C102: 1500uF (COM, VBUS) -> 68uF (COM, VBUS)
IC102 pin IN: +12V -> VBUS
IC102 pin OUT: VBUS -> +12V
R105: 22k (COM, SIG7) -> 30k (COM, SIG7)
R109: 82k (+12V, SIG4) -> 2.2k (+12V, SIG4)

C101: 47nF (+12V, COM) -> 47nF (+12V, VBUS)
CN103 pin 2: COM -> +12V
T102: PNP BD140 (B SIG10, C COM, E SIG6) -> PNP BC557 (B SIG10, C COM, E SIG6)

○ ○ ○ ○ ○

Quote, word for word, every line from the top of the entries through the line that holds "CN103 pin 2: COM -> +12V".

**TASK RESPONSE**
C102: 1500uF (COM, VBUS) -> 68uF (COM, VBUS)
IC102 pin IN: +12V -> VBUS
IC102 pin OUT: VBUS -> +12V
R105: 22k (COM, SIG7) -> 30k (COM, SIG7)
R109: 82k (+12V, SIG4) -> 2.2k (+12V, SIG4)

C101: 47nF (+12V, COM) -> 47nF (+12V, VBUS)
CN103 pin 2: COM -> +12V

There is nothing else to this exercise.